TO DO: The reply should consist of the line containing "[278,255] to [383,381]" and all lines after it in the listing below, reproduced exactly and nothing more.

DATASET RECORDS:
%%

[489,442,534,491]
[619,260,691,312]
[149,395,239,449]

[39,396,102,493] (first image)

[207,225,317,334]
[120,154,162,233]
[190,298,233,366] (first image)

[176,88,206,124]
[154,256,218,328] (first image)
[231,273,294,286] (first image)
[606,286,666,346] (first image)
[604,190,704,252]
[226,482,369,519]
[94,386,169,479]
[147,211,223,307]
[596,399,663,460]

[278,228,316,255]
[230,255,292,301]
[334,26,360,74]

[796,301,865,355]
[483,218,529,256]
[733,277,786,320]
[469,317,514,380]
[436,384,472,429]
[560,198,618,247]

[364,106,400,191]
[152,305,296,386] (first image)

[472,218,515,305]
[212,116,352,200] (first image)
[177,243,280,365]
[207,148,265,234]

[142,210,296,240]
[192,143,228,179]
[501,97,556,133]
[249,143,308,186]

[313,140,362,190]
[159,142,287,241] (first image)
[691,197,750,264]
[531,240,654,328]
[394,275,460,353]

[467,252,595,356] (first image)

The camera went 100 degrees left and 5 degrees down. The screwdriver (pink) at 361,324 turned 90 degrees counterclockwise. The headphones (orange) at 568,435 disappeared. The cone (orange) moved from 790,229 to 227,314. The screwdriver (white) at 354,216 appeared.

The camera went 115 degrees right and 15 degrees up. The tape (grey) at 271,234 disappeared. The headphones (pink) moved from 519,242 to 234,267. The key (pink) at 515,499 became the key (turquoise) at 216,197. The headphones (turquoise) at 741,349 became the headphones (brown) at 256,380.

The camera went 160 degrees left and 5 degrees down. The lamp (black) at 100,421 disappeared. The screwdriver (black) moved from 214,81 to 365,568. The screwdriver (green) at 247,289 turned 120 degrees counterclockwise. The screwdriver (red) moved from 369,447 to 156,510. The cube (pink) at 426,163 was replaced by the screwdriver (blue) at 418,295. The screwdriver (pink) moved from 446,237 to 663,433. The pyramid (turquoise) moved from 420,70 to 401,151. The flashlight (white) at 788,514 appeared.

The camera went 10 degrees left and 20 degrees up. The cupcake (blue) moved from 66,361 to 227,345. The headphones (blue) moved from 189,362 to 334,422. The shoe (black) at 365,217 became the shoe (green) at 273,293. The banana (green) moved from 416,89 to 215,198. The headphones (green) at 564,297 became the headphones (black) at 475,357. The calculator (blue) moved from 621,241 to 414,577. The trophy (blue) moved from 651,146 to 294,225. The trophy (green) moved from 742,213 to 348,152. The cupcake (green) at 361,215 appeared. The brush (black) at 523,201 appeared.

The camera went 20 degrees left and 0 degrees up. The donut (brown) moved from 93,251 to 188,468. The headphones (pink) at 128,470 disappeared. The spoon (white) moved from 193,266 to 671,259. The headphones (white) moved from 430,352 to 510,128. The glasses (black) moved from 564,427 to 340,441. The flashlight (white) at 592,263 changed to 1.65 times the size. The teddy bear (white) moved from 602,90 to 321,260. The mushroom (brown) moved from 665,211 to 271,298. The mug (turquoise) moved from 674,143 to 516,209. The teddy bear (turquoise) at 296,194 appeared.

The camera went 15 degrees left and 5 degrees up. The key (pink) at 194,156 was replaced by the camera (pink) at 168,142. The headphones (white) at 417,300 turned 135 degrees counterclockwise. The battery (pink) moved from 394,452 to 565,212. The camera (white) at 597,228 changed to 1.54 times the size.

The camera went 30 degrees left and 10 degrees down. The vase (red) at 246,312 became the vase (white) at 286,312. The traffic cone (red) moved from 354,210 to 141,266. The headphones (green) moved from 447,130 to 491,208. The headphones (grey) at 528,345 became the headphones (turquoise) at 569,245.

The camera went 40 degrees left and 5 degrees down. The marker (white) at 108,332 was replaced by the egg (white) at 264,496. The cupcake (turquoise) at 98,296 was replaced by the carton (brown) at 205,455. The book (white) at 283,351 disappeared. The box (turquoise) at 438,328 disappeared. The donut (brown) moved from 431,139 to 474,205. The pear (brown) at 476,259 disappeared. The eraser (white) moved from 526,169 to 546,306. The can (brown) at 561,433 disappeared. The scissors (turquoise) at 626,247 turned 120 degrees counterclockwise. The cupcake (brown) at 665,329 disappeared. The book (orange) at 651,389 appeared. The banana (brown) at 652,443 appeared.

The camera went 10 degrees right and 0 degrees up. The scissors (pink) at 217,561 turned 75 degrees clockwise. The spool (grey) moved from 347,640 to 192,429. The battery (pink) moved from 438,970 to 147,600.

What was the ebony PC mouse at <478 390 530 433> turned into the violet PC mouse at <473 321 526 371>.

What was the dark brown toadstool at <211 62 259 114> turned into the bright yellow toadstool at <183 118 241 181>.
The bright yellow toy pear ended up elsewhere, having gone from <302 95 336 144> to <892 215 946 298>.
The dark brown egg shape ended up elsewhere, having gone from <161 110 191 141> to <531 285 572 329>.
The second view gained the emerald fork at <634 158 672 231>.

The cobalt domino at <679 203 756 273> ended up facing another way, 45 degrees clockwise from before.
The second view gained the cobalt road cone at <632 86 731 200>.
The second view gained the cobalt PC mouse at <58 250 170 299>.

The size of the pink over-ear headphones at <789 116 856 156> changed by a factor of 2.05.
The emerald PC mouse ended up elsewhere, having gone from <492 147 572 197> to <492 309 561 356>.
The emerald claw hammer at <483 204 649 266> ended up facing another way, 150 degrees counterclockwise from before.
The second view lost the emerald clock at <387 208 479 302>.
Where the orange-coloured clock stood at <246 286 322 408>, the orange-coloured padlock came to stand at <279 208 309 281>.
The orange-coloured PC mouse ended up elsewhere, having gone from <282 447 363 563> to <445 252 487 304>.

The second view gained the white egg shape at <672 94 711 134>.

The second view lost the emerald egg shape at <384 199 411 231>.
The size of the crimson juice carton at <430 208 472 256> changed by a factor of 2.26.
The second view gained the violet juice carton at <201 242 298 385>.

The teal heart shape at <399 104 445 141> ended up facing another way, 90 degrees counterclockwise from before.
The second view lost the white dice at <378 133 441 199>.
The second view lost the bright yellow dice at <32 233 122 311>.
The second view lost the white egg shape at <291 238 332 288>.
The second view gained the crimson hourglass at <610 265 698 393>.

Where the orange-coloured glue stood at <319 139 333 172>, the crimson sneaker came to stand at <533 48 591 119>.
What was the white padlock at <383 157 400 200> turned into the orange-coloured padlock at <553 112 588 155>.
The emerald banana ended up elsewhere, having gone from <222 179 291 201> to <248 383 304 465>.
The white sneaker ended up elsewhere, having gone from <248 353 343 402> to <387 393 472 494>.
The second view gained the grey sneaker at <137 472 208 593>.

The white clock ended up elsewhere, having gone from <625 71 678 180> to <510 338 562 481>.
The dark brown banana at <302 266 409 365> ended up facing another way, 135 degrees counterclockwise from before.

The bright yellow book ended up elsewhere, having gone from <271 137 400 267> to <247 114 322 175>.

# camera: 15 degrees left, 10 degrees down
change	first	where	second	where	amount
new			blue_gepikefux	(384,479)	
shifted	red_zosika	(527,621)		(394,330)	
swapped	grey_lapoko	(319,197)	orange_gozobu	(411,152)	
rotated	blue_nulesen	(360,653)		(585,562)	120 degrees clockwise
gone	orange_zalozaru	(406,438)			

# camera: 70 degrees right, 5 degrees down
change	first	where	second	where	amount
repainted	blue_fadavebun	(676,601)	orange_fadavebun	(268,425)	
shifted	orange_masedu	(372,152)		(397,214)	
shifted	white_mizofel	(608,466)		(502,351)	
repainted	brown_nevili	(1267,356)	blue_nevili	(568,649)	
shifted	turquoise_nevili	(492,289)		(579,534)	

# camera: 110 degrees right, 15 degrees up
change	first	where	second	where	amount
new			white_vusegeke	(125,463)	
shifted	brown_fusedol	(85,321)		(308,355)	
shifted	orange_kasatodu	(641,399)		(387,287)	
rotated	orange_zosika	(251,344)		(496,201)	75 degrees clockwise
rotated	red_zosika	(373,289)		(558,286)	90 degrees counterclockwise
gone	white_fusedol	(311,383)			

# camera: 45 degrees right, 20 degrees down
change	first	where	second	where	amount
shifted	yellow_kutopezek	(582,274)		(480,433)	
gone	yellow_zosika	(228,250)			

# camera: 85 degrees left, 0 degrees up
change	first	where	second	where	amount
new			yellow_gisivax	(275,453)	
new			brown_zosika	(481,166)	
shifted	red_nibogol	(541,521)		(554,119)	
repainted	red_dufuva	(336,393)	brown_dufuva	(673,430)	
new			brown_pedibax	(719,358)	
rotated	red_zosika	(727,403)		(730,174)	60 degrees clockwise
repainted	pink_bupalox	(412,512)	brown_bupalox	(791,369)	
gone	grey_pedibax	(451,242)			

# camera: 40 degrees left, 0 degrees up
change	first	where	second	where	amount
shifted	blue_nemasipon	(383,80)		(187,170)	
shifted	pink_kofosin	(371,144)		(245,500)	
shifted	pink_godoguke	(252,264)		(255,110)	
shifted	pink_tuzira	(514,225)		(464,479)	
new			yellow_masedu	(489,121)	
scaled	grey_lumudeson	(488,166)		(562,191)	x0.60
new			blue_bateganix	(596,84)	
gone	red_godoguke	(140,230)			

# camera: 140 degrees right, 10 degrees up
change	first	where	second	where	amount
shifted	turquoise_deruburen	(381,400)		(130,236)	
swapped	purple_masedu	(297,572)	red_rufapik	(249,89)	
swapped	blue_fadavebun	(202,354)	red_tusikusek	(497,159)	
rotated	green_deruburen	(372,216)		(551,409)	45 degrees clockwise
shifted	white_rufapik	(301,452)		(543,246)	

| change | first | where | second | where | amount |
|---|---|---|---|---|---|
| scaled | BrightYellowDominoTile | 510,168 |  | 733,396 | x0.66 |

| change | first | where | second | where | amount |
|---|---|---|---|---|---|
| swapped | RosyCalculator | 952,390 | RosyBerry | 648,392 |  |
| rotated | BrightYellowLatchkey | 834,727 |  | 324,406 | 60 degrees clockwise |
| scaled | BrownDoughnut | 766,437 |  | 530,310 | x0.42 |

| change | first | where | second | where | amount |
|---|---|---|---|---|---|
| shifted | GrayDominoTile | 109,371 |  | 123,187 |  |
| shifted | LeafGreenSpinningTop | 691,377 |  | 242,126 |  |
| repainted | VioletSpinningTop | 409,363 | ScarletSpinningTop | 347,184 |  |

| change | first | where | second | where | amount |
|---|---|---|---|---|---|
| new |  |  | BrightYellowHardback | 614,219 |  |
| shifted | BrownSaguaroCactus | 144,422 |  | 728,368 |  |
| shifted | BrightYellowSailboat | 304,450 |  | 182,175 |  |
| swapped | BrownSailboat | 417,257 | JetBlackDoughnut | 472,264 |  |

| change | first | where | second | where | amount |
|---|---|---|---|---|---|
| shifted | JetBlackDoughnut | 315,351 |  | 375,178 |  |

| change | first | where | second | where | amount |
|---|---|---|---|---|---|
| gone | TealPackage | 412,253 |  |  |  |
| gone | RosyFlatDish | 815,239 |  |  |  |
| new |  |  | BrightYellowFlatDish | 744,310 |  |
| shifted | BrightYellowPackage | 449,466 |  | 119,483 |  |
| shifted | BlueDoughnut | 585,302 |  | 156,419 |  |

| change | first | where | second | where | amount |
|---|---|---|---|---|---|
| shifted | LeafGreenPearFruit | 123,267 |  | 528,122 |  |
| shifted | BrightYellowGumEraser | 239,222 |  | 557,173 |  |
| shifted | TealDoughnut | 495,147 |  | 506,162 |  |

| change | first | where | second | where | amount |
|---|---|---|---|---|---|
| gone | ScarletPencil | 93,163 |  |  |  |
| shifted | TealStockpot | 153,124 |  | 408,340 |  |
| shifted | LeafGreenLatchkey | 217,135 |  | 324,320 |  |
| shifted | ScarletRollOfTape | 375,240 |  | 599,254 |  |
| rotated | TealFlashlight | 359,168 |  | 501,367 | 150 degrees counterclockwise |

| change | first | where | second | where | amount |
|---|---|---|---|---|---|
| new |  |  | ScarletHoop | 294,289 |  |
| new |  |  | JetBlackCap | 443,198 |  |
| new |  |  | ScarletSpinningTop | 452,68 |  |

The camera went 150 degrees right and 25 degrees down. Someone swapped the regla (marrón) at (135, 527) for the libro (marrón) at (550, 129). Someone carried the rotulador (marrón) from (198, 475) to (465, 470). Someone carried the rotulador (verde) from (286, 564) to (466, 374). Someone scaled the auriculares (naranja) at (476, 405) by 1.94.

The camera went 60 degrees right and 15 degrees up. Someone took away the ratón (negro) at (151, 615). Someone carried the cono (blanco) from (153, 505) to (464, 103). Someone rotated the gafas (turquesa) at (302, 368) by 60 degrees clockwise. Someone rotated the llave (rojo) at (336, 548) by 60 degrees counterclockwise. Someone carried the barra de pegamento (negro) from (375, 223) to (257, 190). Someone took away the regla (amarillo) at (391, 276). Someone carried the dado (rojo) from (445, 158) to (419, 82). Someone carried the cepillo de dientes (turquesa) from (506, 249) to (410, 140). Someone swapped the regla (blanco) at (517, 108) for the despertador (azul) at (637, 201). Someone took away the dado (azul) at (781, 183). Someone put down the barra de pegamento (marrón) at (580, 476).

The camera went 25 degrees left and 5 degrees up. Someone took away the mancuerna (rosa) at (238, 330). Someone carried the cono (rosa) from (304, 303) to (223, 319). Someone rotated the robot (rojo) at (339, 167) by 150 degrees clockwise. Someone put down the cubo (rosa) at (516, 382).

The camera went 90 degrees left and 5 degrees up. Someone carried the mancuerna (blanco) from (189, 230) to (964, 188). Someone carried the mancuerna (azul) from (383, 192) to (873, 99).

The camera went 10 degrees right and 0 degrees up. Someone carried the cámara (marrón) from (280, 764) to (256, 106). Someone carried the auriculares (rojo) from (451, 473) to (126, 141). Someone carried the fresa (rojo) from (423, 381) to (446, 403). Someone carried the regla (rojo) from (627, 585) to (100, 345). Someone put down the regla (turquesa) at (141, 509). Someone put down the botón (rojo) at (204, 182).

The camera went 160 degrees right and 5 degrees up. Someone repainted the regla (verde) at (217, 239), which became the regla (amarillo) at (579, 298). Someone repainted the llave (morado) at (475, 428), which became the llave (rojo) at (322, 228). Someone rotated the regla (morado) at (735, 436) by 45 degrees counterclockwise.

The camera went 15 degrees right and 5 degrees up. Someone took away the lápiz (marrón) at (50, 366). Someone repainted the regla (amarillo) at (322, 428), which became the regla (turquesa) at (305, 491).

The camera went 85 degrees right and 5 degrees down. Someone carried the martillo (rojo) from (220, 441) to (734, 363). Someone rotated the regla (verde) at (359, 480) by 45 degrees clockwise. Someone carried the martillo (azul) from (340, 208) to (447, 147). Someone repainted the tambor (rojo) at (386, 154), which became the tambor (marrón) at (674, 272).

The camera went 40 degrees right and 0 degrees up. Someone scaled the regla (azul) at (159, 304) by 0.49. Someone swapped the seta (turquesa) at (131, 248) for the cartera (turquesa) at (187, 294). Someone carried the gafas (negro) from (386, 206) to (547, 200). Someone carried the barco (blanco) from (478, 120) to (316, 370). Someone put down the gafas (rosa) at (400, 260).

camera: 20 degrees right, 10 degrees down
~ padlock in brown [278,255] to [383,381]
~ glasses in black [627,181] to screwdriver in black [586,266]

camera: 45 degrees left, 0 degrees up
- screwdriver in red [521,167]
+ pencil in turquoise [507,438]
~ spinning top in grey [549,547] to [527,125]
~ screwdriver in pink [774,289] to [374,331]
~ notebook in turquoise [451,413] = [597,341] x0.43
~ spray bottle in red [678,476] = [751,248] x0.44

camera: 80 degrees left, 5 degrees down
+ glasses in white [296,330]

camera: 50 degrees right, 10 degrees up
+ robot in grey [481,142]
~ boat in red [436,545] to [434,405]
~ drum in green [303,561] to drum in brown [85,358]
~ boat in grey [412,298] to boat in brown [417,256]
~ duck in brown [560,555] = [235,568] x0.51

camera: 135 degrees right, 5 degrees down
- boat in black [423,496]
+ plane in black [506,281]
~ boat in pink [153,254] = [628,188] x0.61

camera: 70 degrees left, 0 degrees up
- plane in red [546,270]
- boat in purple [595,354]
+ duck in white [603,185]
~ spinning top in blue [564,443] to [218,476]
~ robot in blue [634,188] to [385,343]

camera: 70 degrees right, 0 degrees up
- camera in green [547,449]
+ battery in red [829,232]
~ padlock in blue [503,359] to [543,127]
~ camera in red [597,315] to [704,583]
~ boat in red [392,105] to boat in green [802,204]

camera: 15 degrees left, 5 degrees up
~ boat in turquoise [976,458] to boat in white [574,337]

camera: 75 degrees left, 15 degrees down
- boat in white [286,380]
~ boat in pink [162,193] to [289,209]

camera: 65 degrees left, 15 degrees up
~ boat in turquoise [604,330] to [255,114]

%%

SOLUTION FOR THIS EXERCISE:
~ padlock in brown [278,255] to [383,381]
~ glasses in black [627,181] to screwdriver in black [586,266]

camera: 45 degrees left, 0 degrees up
- screwdriver in red [521,167]
+ pencil in turquoise [507,438]
~ spinning top in grey [549,547] to [527,125]
~ screwdriver in pink [774,289] to [374,331]
~ notebook in turquoise [451,413] = [597,341] x0.43
~ spray bottle in red [678,476] = [751,248] x0.44

camera: 80 degrees left, 5 degrees down
+ glasses in white [296,330]

camera: 50 degrees right, 10 degrees up
+ robot in grey [481,142]
~ boat in red [436,545] to [434,405]
~ drum in green [303,561] to drum in brown [85,358]
~ boat in grey [412,298] to boat in brown [417,256]
~ duck in brown [560,555] = [235,568] x0.51

camera: 135 degrees right, 5 degrees down
- boat in black [423,496]
+ plane in black [506,281]
~ boat in pink [153,254] = [628,188] x0.61

camera: 70 degrees left, 0 degrees up
- plane in red [546,270]
- boat in purple [595,354]
+ duck in white [603,185]
~ spinning top in blue [564,443] to [218,476]
~ robot in blue [634,188] to [385,343]

camera: 70 degrees right, 0 degrees up
- camera in green [547,449]
+ battery in red [829,232]
~ padlock in blue [503,359] to [543,127]
~ camera in red [597,315] to [704,583]
~ boat in red [392,105] to boat in green [802,204]

camera: 15 degrees left, 5 degrees up
~ boat in turquoise [976,458] to boat in white [574,337]

camera: 75 degrees left, 15 degrees down
- boat in white [286,380]
~ boat in pink [162,193] to [289,209]

camera: 65 degrees left, 15 degrees up
~ boat in turquoise [604,330] to [255,114]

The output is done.